*WORK ORDER*
Search the material for the string "BUTTON" and copy each line where it occurs.
INPUT DATA Block Start
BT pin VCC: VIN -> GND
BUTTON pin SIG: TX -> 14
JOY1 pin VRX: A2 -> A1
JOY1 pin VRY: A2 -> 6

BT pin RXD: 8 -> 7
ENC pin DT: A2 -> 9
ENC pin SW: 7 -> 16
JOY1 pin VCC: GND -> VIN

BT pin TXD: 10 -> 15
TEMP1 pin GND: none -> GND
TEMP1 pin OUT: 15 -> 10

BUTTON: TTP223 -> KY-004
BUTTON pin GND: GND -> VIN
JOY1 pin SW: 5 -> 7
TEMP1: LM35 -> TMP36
INPUT DATA Block End
*TASK SOLUTION*
BUTTON pin SIG: TX -> 14
BUTTON: TTP223 -> KY-004
BUTTON pin GND: GND -> VIN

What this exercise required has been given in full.